Work item: Output only the lines below from the one containing "none -> green brick D1:D6 level 1" to the one containing "none -> lime brick H1:J1 level 1", exactly as written, both ends kept.

[Collected data entries]

◇ ◇ ◇ ◇ ◇

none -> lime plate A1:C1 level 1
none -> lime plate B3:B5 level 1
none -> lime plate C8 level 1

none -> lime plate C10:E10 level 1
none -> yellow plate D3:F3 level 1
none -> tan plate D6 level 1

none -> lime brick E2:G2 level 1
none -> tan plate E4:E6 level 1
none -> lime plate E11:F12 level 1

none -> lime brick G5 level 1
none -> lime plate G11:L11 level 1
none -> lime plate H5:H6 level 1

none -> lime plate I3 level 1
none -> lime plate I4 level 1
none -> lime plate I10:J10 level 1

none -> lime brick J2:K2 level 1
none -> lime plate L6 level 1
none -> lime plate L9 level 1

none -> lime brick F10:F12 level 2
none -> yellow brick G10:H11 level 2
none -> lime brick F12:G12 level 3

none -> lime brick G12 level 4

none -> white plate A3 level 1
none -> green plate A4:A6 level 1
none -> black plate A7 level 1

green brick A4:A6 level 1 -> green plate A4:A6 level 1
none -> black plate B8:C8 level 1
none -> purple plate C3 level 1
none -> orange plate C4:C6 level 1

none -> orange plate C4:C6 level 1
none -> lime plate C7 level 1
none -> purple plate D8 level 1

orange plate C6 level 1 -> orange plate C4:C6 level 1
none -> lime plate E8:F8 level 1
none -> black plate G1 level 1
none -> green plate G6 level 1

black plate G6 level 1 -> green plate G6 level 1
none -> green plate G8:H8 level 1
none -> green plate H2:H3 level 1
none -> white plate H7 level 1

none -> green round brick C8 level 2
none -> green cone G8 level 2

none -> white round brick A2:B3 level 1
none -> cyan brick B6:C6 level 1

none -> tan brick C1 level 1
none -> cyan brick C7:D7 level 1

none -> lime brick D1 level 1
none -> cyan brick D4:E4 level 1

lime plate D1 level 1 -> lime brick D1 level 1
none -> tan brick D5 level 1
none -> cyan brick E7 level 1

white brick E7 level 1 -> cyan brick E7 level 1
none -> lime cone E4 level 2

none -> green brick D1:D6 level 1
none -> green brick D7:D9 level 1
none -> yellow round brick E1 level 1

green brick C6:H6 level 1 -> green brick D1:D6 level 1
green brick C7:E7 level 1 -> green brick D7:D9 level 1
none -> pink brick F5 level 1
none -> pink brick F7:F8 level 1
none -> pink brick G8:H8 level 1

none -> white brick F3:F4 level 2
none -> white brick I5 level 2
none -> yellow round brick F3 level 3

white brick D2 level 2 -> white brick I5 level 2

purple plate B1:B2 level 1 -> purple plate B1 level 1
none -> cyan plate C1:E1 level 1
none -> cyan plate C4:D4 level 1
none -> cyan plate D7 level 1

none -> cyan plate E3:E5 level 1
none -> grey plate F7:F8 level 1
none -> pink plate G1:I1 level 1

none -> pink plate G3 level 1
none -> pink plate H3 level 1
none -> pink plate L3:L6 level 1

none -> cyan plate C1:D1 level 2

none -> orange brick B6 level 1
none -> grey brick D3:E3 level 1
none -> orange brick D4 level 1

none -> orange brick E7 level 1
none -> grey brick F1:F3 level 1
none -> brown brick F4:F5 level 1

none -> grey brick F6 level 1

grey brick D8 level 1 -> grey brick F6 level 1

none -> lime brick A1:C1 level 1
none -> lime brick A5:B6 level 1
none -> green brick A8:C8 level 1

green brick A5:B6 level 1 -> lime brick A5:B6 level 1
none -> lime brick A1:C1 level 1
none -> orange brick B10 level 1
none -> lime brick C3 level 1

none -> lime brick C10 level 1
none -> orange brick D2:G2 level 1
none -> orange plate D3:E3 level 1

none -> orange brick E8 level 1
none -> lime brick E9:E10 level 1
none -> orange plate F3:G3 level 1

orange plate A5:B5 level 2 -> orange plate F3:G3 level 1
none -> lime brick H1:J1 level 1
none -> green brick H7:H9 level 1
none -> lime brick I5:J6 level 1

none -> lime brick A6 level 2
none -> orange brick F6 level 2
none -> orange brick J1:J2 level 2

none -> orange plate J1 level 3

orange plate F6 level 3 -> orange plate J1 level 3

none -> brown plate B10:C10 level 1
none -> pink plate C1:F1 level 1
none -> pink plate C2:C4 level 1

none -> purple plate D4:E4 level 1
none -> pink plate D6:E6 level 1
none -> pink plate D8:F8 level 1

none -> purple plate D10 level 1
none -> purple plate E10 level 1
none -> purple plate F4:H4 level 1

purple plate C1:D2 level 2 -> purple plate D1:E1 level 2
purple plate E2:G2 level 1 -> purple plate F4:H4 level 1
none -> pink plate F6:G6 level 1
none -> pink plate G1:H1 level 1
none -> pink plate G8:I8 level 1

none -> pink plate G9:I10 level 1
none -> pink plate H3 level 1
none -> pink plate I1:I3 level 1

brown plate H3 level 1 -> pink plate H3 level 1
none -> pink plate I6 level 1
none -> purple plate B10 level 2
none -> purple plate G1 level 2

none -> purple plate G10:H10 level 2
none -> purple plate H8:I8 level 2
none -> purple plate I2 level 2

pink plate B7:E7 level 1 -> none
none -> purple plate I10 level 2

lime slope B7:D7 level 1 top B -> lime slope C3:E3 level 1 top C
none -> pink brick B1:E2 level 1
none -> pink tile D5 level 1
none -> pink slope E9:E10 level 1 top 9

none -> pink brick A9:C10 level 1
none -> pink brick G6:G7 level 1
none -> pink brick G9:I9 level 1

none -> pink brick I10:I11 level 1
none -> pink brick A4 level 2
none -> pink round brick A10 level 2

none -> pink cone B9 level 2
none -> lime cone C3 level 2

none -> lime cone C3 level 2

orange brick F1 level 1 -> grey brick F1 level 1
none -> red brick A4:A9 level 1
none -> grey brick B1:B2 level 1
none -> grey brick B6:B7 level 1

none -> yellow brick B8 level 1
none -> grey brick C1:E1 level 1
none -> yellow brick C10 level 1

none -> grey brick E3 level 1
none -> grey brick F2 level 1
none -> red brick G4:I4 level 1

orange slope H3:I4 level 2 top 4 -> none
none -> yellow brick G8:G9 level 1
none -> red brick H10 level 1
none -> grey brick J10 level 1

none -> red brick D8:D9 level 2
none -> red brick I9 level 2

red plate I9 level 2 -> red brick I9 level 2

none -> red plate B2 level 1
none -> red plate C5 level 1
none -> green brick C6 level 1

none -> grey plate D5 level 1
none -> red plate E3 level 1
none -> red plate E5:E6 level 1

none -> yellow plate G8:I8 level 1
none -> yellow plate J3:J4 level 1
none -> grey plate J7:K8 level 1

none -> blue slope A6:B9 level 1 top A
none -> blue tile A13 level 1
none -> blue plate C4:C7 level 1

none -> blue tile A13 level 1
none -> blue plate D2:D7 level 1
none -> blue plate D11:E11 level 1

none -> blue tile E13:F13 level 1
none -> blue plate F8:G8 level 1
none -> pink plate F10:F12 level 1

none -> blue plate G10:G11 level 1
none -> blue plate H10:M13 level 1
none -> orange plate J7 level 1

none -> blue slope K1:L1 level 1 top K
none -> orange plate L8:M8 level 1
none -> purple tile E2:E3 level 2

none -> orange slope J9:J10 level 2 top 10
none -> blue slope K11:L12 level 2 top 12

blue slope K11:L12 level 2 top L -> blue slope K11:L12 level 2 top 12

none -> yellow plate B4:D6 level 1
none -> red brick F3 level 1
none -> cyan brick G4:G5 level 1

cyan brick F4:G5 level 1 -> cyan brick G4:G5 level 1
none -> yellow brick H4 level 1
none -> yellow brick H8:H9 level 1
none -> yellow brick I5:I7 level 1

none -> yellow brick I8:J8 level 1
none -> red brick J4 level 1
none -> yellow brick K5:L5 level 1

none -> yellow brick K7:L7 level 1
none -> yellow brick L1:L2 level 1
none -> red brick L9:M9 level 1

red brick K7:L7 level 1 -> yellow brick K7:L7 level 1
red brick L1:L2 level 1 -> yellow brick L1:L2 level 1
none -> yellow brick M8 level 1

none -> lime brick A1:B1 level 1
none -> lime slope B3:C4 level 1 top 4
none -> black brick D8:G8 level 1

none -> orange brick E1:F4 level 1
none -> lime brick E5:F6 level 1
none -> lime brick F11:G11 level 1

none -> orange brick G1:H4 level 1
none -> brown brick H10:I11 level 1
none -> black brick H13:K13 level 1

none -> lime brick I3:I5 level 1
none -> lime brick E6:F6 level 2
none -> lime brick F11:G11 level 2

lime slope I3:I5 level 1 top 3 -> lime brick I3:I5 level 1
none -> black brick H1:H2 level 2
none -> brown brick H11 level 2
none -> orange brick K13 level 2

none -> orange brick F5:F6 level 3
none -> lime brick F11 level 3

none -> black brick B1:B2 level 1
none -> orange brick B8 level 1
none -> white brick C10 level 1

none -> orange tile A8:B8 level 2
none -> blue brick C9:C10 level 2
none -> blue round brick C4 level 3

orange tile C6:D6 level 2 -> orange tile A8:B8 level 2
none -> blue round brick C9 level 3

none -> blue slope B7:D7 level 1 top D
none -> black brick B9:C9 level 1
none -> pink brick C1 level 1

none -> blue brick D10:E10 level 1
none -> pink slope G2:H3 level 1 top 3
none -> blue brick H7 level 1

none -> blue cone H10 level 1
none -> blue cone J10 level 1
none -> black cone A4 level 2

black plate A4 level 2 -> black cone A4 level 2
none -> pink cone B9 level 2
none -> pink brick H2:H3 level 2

◇ ◇ ◇ ◇ ◇

Answer section:
none -> green brick D1:D6 level 1
none -> green brick D7:D9 level 1
none -> yellow round brick E1 level 1

green brick C6:H6 level 1 -> green brick D1:D6 level 1
green brick C7:E7 level 1 -> green brick D7:D9 level 1
none -> pink brick F5 level 1
none -> pink brick F7:F8 level 1
none -> pink brick G8:H8 level 1

none -> white brick F3:F4 level 2
none -> white brick I5 level 2
none -> yellow round brick F3 level 3

white brick D2 level 2 -> white brick I5 level 2

purple plate B1:B2 level 1 -> purple plate B1 level 1
none -> cyan plate C1:E1 level 1
none -> cyan plate C4:D4 level 1
none -> cyan plate D7 level 1

none -> cyan plate E3:E5 level 1
none -> grey plate F7:F8 level 1
none -> pink plate G1:I1 level 1

none -> pink plate G3 level 1
none -> pink plate H3 level 1
none -> pink plate L3:L6 level 1

none -> cyan plate C1:D1 level 2

none -> orange brick B6 level 1
none -> grey brick D3:E3 level 1
none -> orange brick D4 level 1

none -> orange brick E7 level 1
none -> grey brick F1:F3 level 1
none -> brown brick F4:F5 level 1

none -> grey brick F6 level 1

grey brick D8 level 1 -> grey brick F6 level 1

none -> lime brick A1:C1 level 1
none -> lime brick A5:B6 level 1
none -> green brick A8:C8 level 1

green brick A5:B6 level 1 -> lime brick A5:B6 level 1
none -> lime brick A1:C1 level 1
none -> orange brick B10 level 1
none -> lime brick C3 level 1

none -> lime brick C10 level 1
none -> orange brick D2:G2 level 1
none -> orange plate D3:E3 level 1

none -> orange brick E8 level 1
none -> lime brick E9:E10 level 1
none -> orange plate F3:G3 level 1

orange plate A5:B5 level 2 -> orange plate F3:G3 level 1
none -> lime brick H1:J1 level 1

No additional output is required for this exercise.